**Exercise brief:** Pull from the data below each line where the word "none" occurs, and copy it.
---------- Material to process
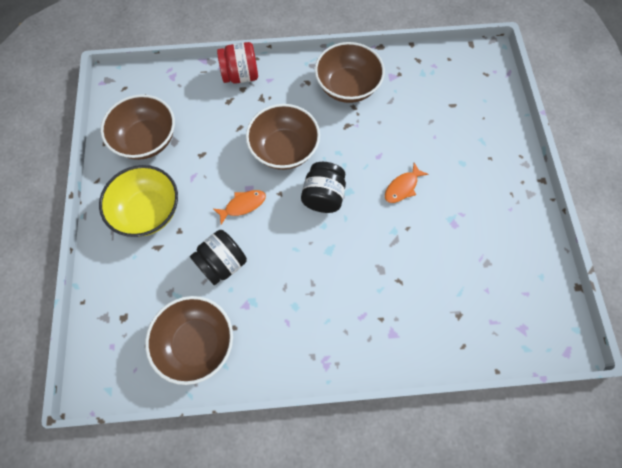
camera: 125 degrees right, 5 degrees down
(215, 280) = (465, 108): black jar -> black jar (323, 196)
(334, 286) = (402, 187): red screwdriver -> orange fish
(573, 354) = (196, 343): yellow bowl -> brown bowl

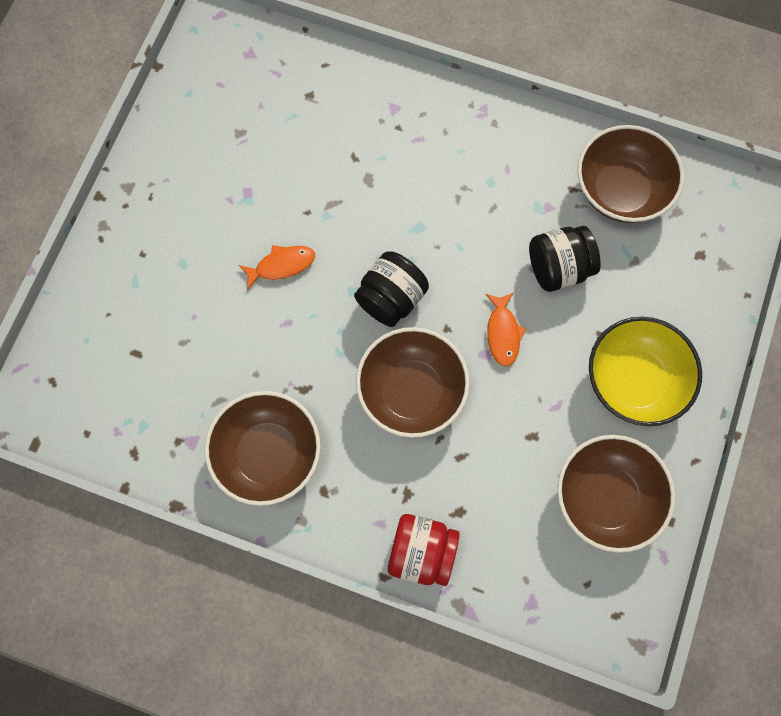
camera: 155 degrees left, 5 degrees up
(243, 205) = (503, 333): orange fish -> orange fish turned 90 degrees counterclockwise

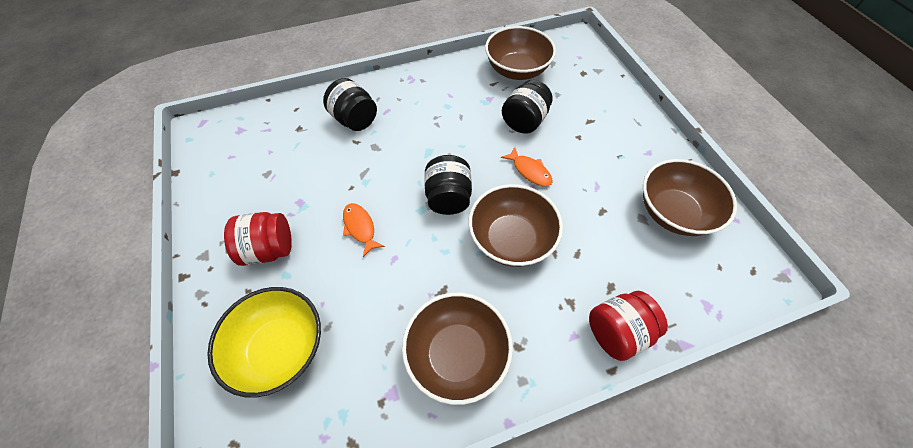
camera: 40 degrees left, 15 degrees down
(186, 224) = (268, 249): none -> red jar
(281, 265) = (360, 228): orange fish -> orange fish turned 60 degrees counterclockwise
(375, 126) = (354, 120): none -> black jar
(634, 380) = (619, 146): yellow bowl -> yellow bowl (280, 348)

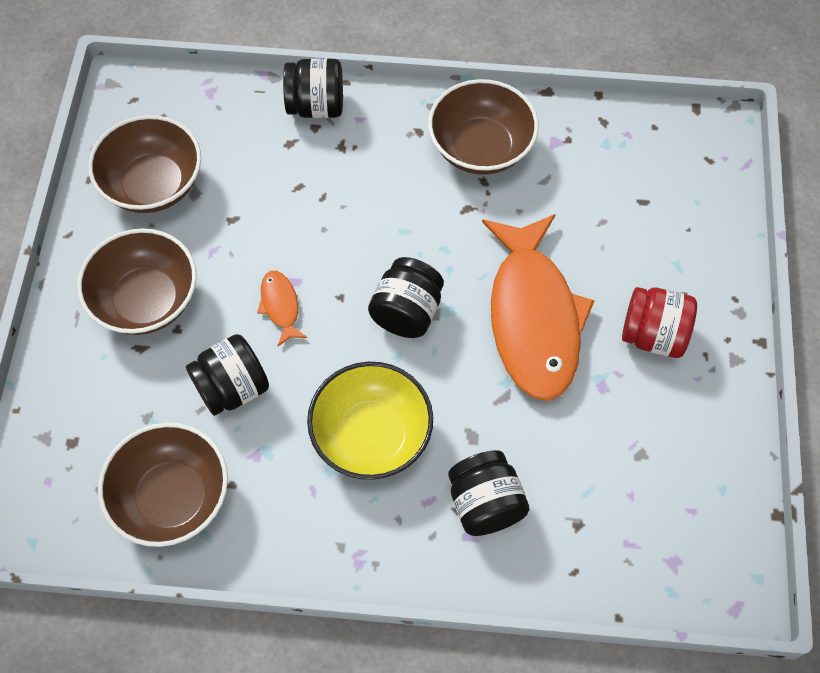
camera: 155 degrees left, 5 degrees up
(280, 348) = (655, 220): yellow bowl -> yellow bowl (371, 435)
(360, 228) = (533, 318): orange fish -> orange fish, size x2.48
(511, 239) = (361, 231): brown bowl -> brown bowl (146, 300)
(617, 332) = (316, 106): red jar -> black jar

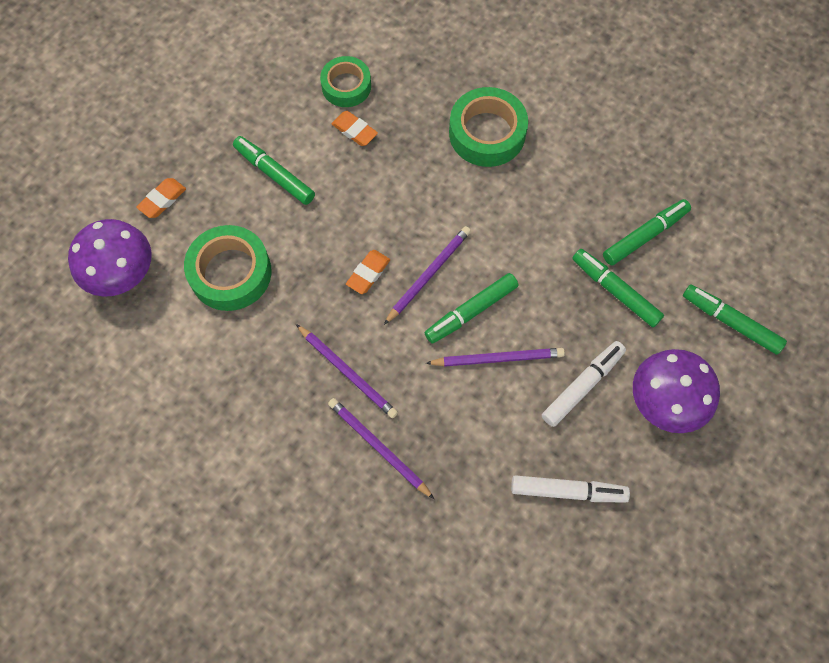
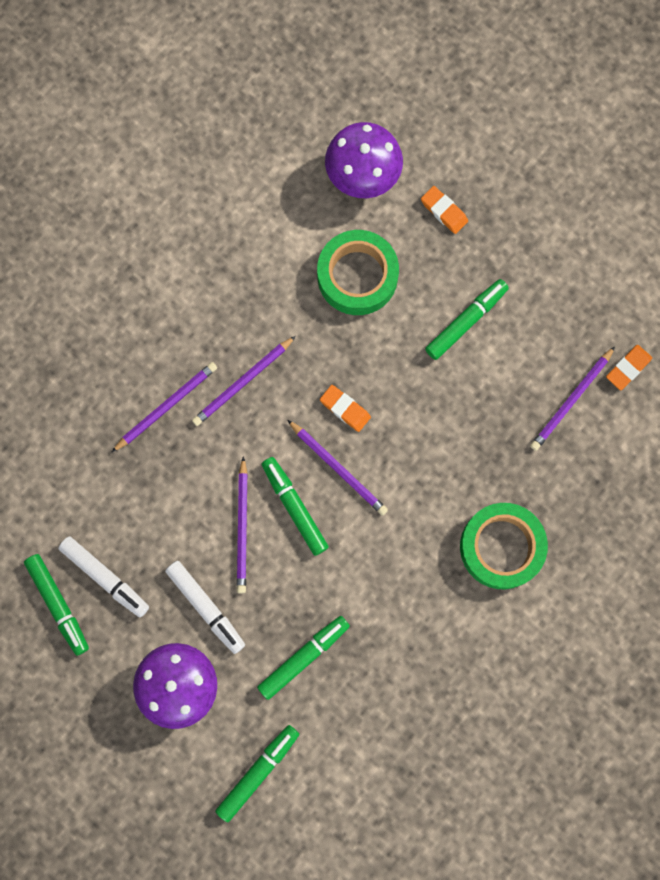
camera: 95 degrees right, 10 degrees up
(346, 86) = (571, 401): green tape -> purple pencil
(354, 131) = (513, 406): orange eraser -> orange eraser (628, 368)
(568, 491) = (105, 577): white marker -> white marker turned 60 degrees counterclockwise
(645, 236) = (364, 700): green marker -> green marker (58, 605)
--------------------
**Response:**
(186, 224) = (268, 249): none -> red jar
(375, 126) = (354, 120): none -> black jar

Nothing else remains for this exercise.